_Stated goal_: Report each line of the data below that contains the string "kern". Give every such line in full.
[Start of Material]
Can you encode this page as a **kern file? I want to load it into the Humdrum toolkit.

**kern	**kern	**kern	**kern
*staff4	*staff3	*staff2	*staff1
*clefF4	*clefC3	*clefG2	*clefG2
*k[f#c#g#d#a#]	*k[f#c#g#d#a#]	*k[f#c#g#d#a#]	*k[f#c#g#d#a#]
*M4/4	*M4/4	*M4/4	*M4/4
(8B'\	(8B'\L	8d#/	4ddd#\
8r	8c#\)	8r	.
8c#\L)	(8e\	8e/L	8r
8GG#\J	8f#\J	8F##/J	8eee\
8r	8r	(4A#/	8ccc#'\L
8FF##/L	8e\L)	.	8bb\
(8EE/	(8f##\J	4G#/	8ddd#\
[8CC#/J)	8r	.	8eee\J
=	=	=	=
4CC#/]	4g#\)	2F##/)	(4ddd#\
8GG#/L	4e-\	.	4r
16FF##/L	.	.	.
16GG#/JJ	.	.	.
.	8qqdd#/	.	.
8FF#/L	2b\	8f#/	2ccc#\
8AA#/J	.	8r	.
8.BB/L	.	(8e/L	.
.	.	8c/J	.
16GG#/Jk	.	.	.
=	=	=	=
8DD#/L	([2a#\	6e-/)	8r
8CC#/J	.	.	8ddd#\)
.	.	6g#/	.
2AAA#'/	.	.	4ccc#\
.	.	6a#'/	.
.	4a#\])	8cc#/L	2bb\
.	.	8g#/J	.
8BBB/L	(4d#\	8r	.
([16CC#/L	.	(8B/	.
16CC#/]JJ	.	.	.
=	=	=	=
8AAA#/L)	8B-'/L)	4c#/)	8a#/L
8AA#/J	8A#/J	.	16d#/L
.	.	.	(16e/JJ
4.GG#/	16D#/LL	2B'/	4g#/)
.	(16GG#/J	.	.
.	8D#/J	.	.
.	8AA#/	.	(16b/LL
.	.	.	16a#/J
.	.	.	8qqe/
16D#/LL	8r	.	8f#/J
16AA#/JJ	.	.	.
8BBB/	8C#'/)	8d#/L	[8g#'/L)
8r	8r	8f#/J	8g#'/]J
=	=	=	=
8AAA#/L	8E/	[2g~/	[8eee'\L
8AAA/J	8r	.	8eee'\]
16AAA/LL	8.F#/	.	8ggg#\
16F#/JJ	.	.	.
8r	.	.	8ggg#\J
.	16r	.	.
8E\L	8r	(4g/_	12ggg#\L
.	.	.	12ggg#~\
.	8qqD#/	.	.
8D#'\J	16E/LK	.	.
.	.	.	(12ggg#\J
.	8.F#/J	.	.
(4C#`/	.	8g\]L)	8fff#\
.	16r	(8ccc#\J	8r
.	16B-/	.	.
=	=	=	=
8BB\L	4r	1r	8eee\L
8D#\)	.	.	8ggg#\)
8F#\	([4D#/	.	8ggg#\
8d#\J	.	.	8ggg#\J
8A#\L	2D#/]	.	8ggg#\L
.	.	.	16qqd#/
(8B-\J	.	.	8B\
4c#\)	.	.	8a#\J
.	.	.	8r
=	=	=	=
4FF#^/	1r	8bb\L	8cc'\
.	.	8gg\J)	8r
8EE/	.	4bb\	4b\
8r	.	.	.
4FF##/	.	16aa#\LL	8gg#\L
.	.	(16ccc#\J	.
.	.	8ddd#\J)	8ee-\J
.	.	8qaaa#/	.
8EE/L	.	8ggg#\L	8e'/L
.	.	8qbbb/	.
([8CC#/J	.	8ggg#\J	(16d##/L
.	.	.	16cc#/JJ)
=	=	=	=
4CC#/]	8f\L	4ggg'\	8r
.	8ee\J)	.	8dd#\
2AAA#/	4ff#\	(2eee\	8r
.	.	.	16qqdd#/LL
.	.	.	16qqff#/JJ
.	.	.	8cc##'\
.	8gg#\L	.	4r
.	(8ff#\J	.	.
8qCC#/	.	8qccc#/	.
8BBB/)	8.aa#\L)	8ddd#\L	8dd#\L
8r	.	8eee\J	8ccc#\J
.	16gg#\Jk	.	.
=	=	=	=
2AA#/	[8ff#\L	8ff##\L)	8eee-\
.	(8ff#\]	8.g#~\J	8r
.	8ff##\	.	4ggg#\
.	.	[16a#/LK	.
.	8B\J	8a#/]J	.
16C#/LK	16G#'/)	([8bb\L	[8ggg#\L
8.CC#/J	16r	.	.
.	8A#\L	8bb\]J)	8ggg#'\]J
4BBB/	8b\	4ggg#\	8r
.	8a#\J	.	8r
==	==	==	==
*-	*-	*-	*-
[End of Material]
_Reply to the exercise_:
Can you encode this page as a **kern file? I want to load it into the Humdrum toolkit.
**kern	**kern	**kern	**kern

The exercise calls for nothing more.